[Rows showing where targets appear]
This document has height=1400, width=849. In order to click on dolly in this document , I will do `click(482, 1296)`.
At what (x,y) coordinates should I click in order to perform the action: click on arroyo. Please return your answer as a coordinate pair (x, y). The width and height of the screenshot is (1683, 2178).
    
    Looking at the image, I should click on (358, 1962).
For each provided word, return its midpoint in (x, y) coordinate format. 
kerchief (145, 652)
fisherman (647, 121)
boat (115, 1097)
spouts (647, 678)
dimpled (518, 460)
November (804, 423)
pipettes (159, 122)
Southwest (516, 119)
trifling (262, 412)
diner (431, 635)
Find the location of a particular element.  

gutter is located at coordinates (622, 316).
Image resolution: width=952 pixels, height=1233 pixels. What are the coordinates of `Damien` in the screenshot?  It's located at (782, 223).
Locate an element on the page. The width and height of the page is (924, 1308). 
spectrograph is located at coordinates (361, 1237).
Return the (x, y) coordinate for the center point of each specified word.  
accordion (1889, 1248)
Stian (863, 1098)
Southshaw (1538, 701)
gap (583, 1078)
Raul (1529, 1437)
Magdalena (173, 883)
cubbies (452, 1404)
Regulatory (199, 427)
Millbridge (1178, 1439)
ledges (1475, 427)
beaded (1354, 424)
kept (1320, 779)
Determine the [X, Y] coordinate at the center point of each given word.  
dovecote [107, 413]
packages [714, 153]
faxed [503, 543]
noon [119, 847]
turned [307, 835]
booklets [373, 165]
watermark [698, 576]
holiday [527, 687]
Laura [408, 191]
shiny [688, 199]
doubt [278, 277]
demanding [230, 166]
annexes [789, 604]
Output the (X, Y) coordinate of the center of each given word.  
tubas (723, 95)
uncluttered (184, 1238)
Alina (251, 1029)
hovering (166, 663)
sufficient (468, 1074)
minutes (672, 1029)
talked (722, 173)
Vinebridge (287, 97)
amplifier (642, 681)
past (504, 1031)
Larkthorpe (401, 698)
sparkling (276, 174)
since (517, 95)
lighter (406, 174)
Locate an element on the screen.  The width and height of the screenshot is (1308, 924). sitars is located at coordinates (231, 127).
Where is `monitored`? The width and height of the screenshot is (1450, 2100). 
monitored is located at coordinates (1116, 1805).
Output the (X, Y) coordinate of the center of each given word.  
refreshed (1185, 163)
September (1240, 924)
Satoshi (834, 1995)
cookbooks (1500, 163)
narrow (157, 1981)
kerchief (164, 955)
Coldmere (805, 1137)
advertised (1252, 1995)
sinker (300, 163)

## Stated task
Repeat every line of the material above verbatim, from start to finish.

## Correct output
This document has height=1400, width=849. In order to click on dolly in this document , I will do `click(482, 1296)`.
At what (x,y) coordinates should I click in order to perform the action: click on arroyo. Please return your answer as a coordinate pair (x, y). The width and height of the screenshot is (1683, 2178).
    
    Looking at the image, I should click on (358, 1962).
For each provided word, return its midpoint in (x, y) coordinate format. 
kerchief (145, 652)
fisherman (647, 121)
boat (115, 1097)
spouts (647, 678)
dimpled (518, 460)
November (804, 423)
pipettes (159, 122)
Southwest (516, 119)
trifling (262, 412)
diner (431, 635)
Find the location of a particular element.  

gutter is located at coordinates (622, 316).
Image resolution: width=952 pixels, height=1233 pixels. What are the coordinates of `Damien` in the screenshot?  It's located at (782, 223).
Locate an element on the page. The width and height of the page is (924, 1308). 
spectrograph is located at coordinates (361, 1237).
Return the (x, y) coordinate for the center point of each specified word.  
accordion (1889, 1248)
Stian (863, 1098)
Southshaw (1538, 701)
gap (583, 1078)
Raul (1529, 1437)
Magdalena (173, 883)
cubbies (452, 1404)
Regulatory (199, 427)
Millbridge (1178, 1439)
ledges (1475, 427)
beaded (1354, 424)
kept (1320, 779)
Determine the [X, Y] coordinate at the center point of each given word.  
dovecote [107, 413]
packages [714, 153]
faxed [503, 543]
noon [119, 847]
turned [307, 835]
booklets [373, 165]
watermark [698, 576]
holiday [527, 687]
Laura [408, 191]
shiny [688, 199]
doubt [278, 277]
demanding [230, 166]
annexes [789, 604]
Output the (X, Y) coordinate of the center of each given word.  
tubas (723, 95)
uncluttered (184, 1238)
Alina (251, 1029)
hovering (166, 663)
sufficient (468, 1074)
minutes (672, 1029)
talked (722, 173)
Vinebridge (287, 97)
amplifier (642, 681)
past (504, 1031)
Larkthorpe (401, 698)
sparkling (276, 174)
since (517, 95)
lighter (406, 174)
Locate an element on the screen.  The width and height of the screenshot is (1308, 924). sitars is located at coordinates (231, 127).
Where is `monitored`? The width and height of the screenshot is (1450, 2100). 
monitored is located at coordinates (1116, 1805).
Output the (X, Y) coordinate of the center of each given word.  
refreshed (1185, 163)
September (1240, 924)
Satoshi (834, 1995)
cookbooks (1500, 163)
narrow (157, 1981)
kerchief (164, 955)
Coldmere (805, 1137)
advertised (1252, 1995)
sinker (300, 163)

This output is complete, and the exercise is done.